Task instructions: Below are the entries. Print only the lines starting at the one with "U7: NOR (in" and ending at the one with "U12: XNOR (in", exactly, with no pictures.

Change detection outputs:
-*-*-

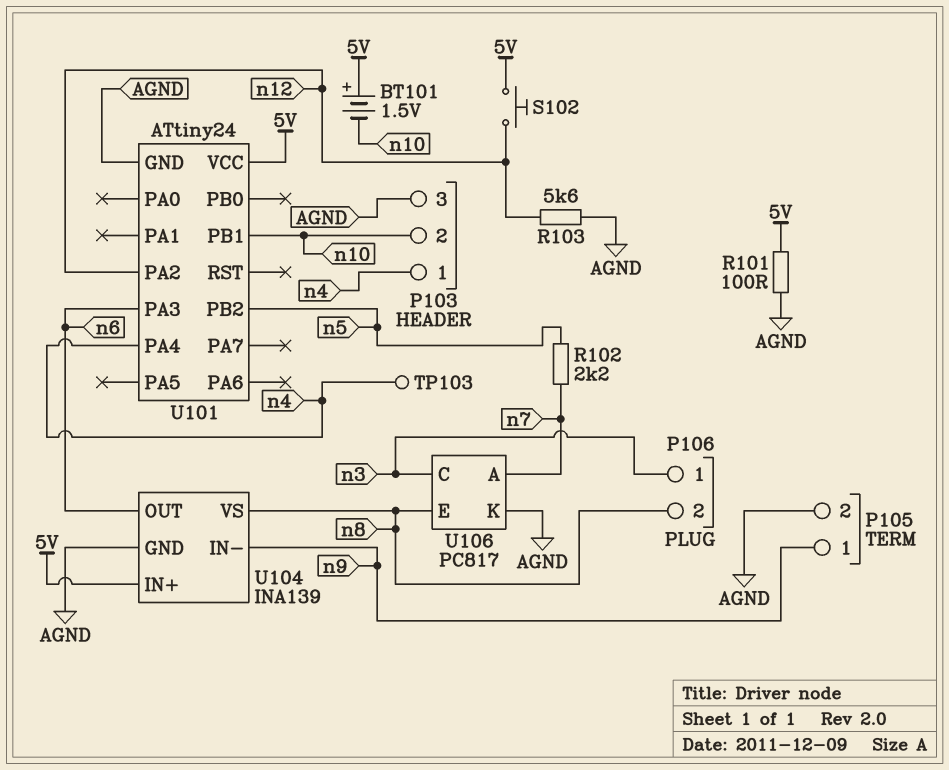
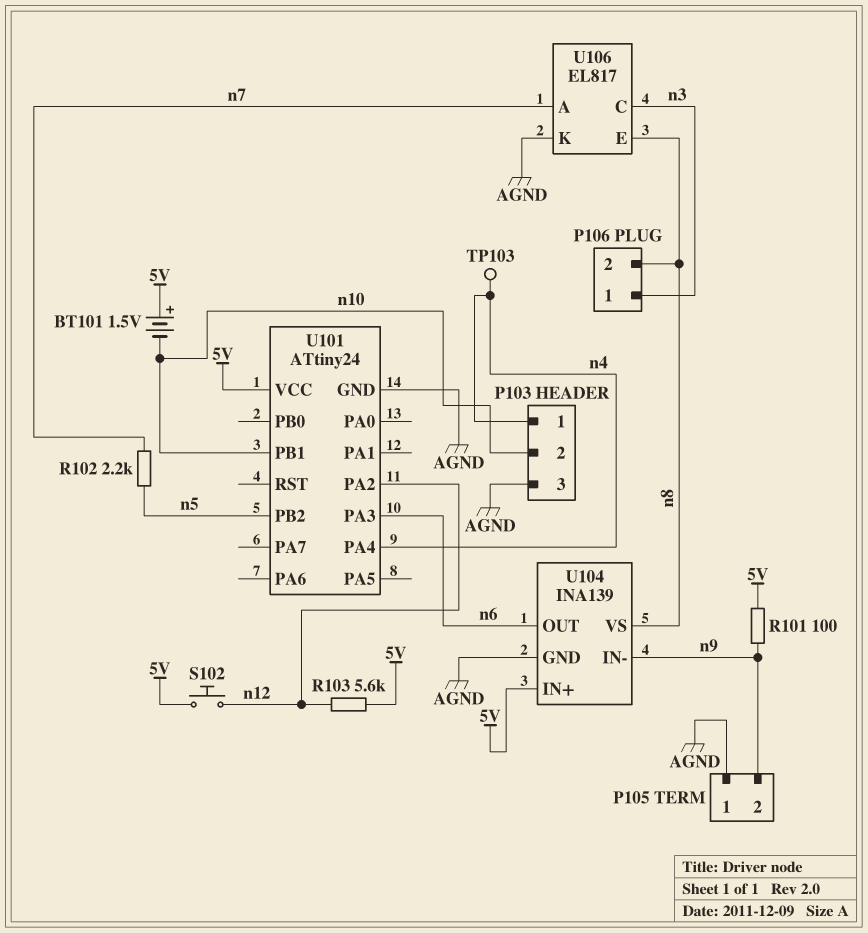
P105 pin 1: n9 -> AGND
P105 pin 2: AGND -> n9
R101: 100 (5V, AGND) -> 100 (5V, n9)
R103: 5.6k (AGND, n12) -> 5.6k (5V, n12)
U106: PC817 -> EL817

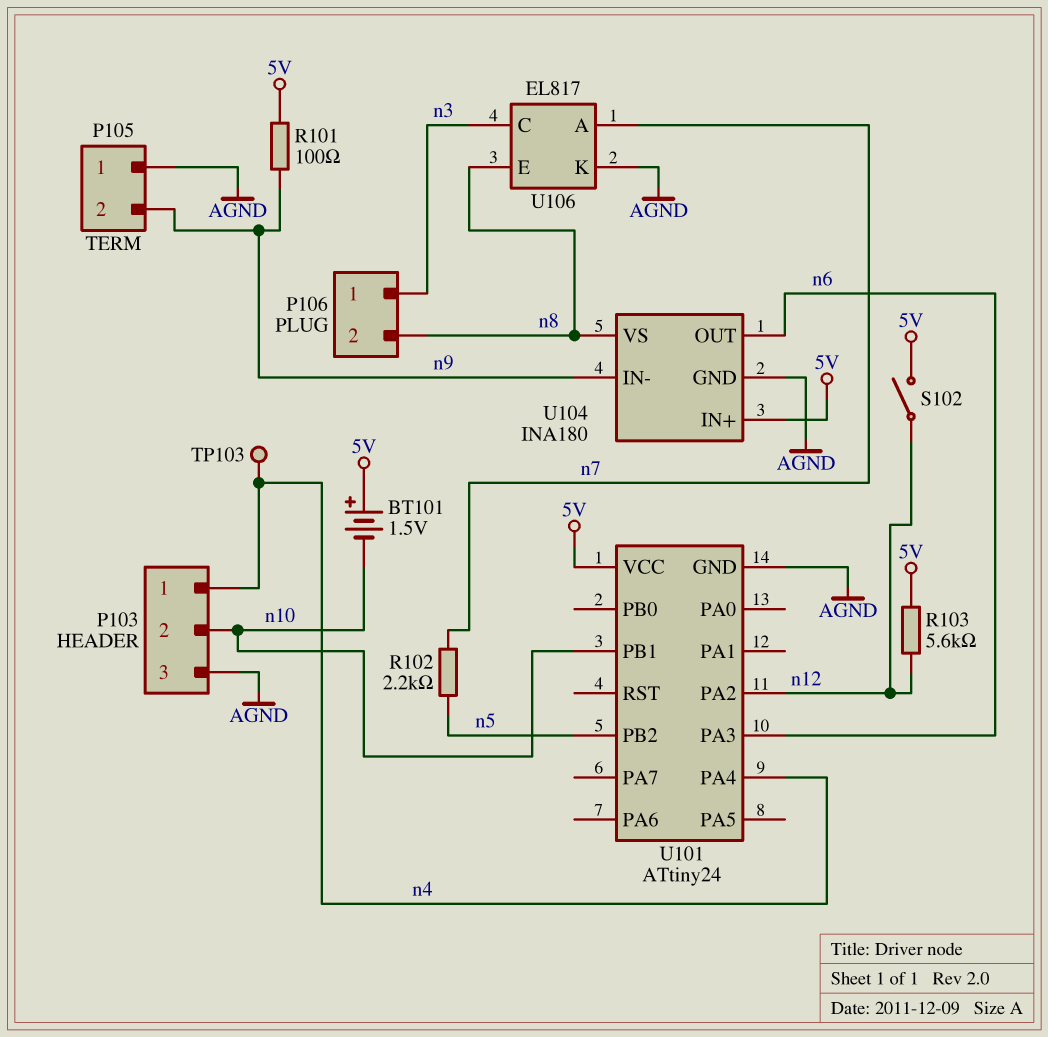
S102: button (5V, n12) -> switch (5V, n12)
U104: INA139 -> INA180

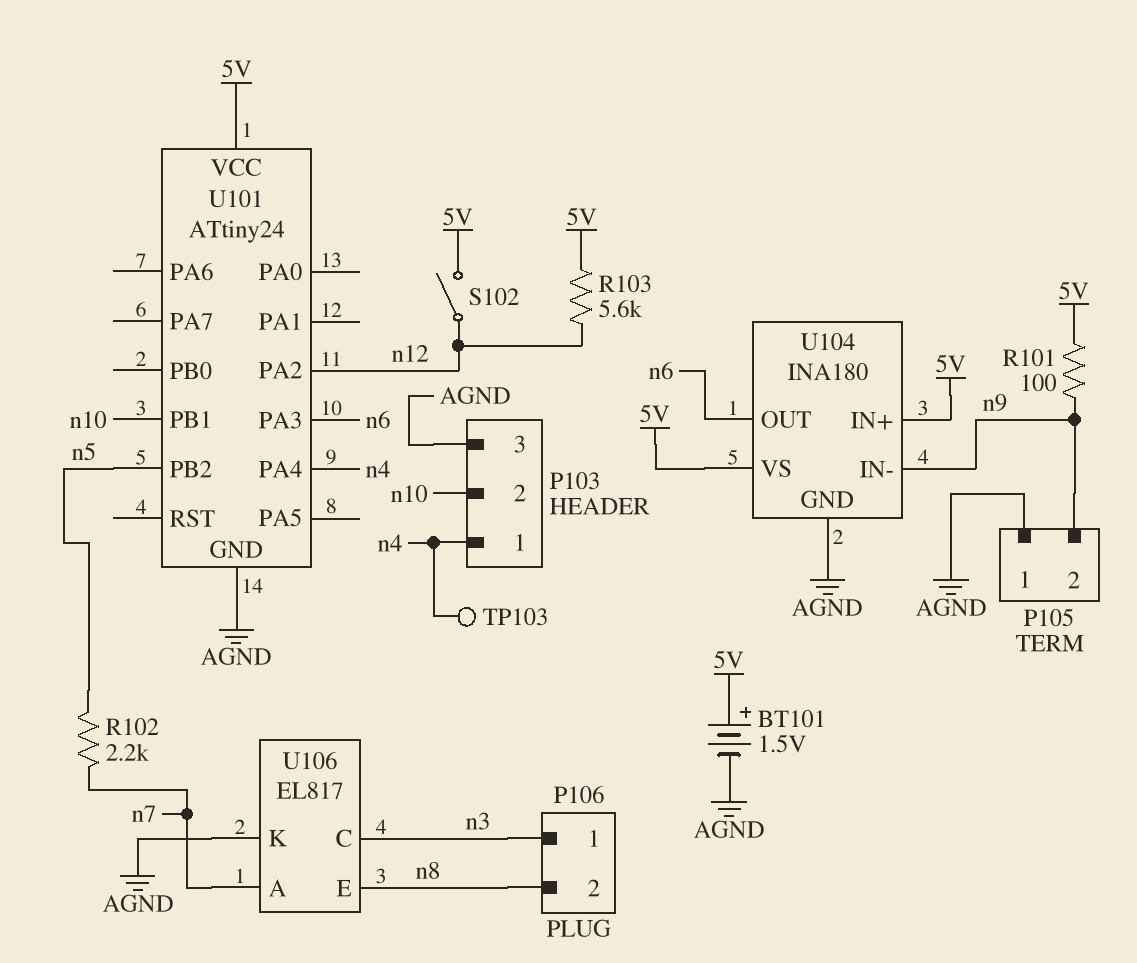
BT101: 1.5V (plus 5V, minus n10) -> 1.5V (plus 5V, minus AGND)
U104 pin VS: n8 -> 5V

-*-*-

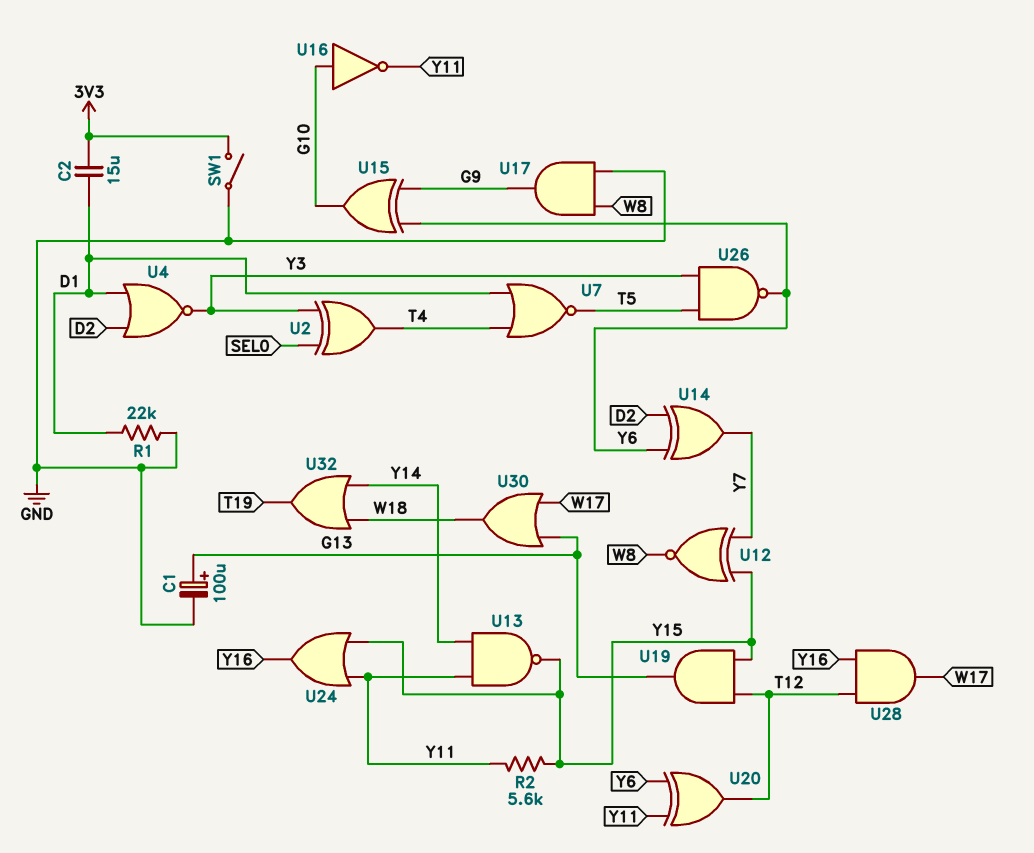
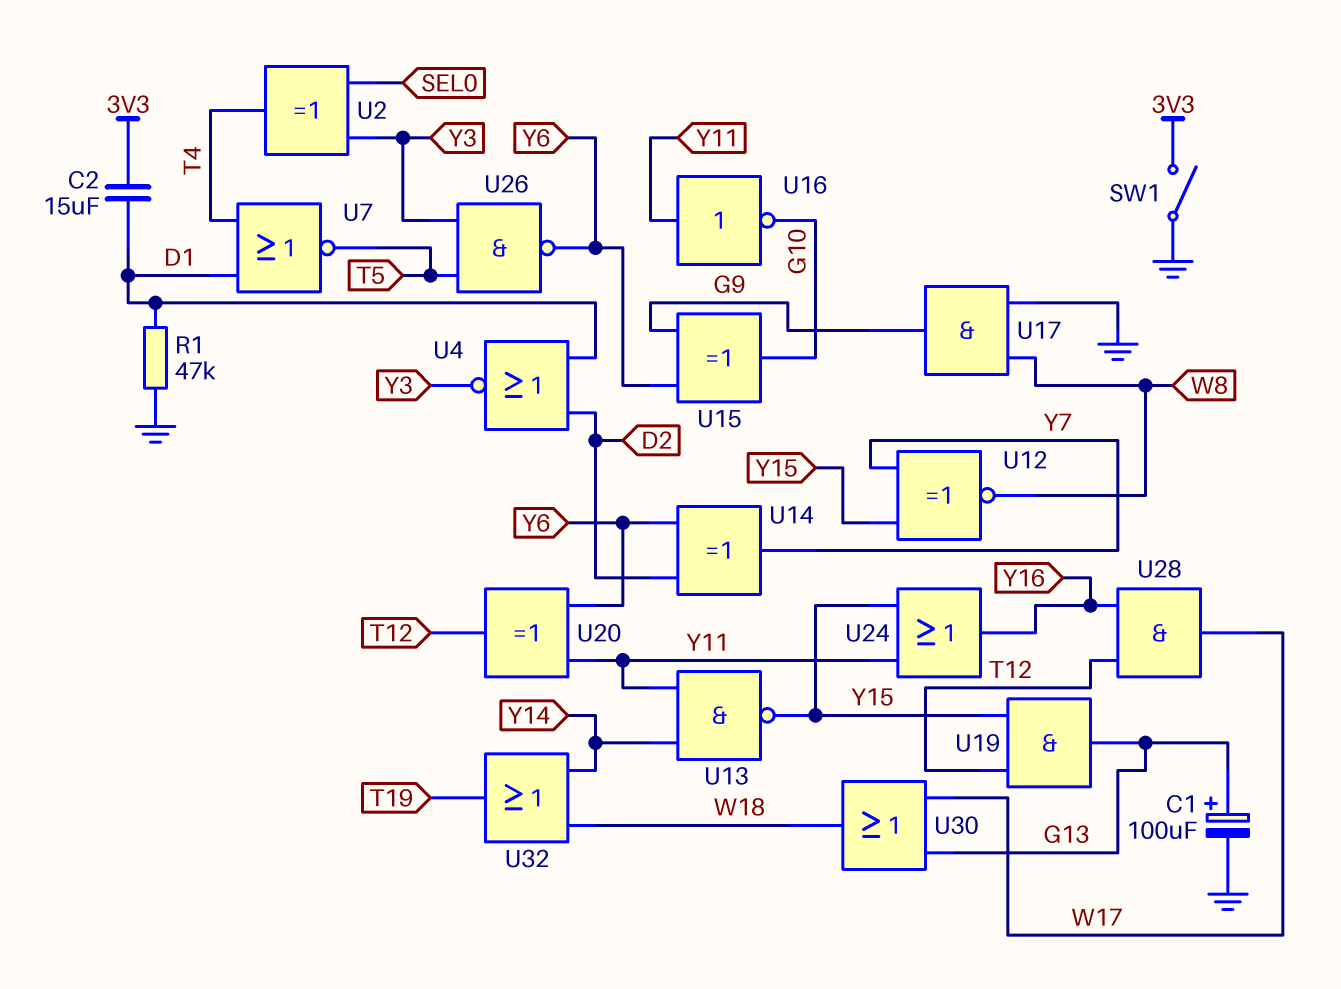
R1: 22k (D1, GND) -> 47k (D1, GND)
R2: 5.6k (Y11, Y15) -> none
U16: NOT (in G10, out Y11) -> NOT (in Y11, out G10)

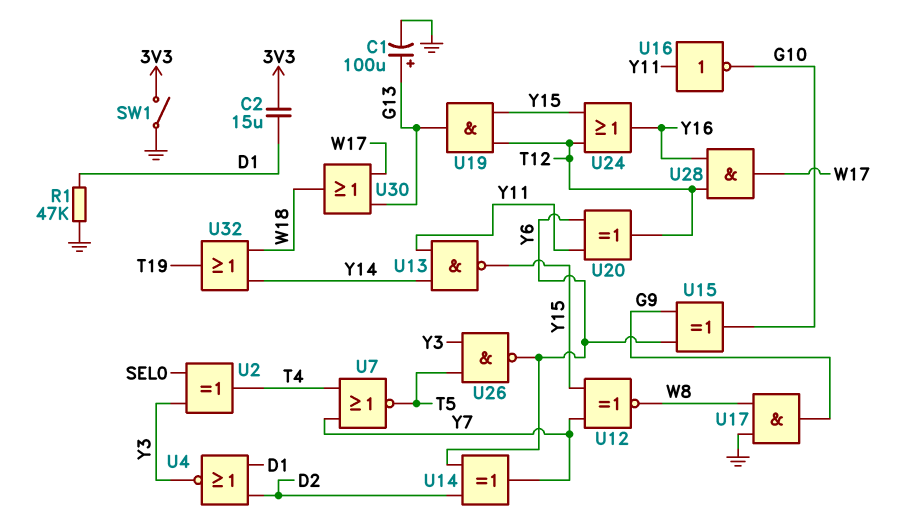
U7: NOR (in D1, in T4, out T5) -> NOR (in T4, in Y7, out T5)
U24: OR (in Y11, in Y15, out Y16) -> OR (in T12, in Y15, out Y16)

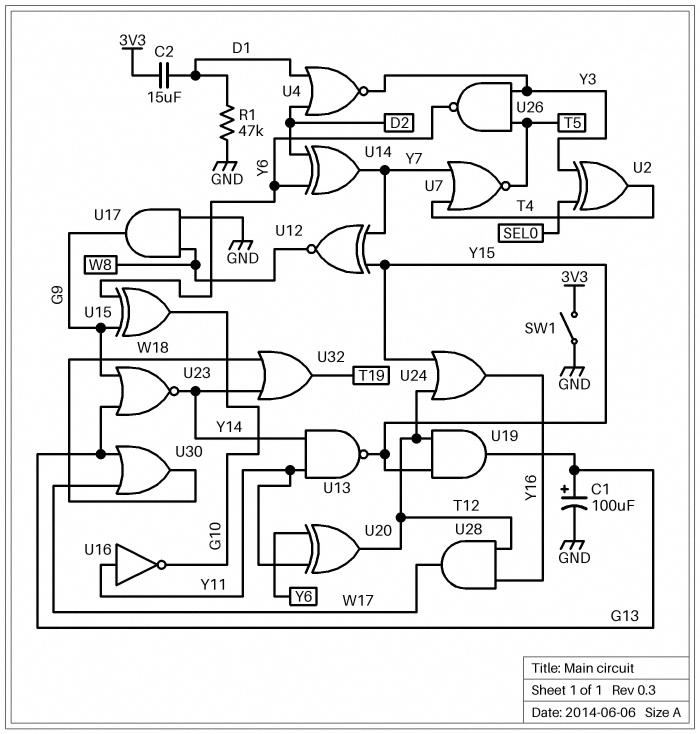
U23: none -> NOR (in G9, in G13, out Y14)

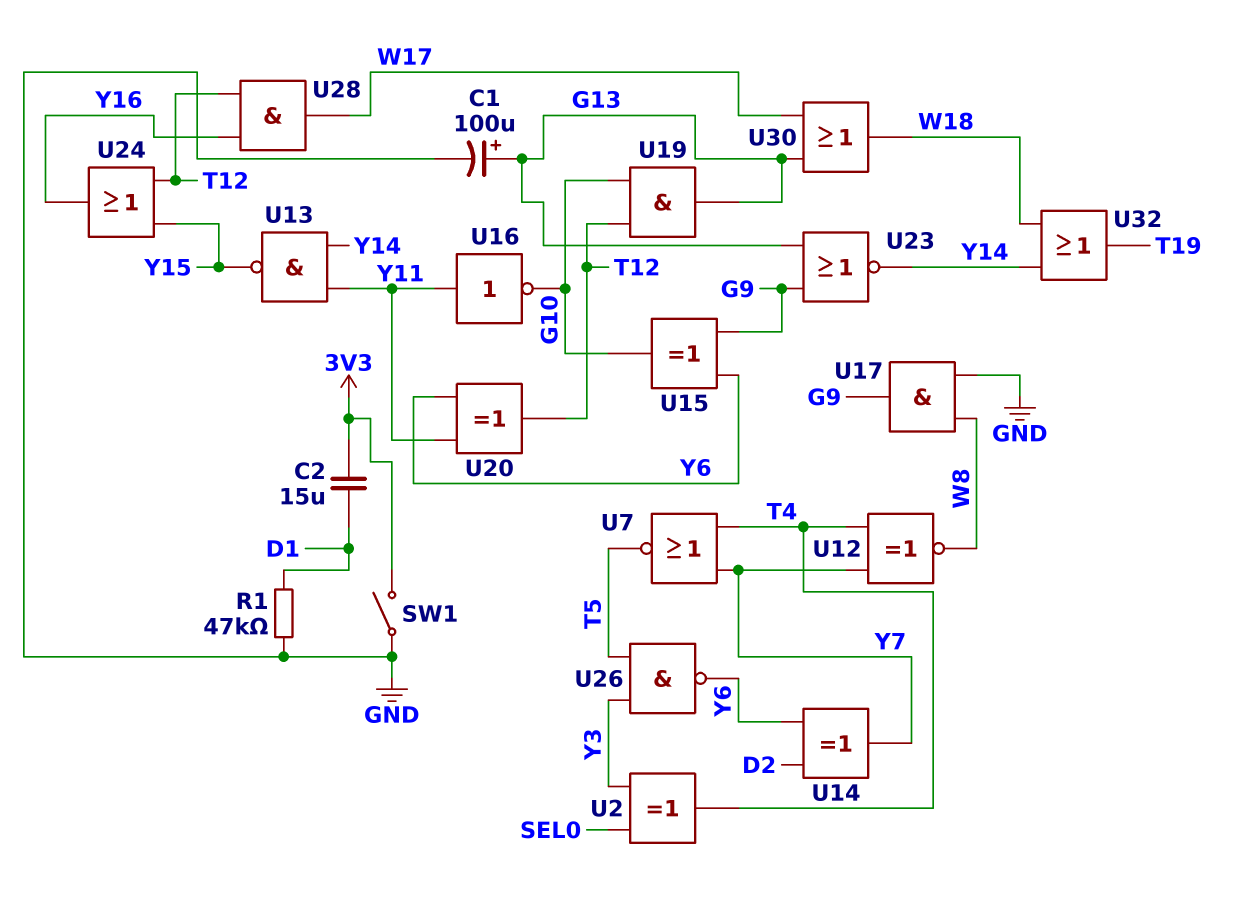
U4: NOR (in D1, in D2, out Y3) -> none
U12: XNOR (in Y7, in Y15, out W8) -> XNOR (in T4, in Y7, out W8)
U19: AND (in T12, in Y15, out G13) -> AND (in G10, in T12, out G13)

-*-*-

Result for this exercise:
U7: NOR (in D1, in T4, out T5) -> NOR (in T4, in Y7, out T5)
U24: OR (in Y11, in Y15, out Y16) -> OR (in T12, in Y15, out Y16)

U23: none -> NOR (in G9, in G13, out Y14)

U4: NOR (in D1, in D2, out Y3) -> none
U12: XNOR (in Y7, in Y15, out W8) -> XNOR (in T4, in Y7, out W8)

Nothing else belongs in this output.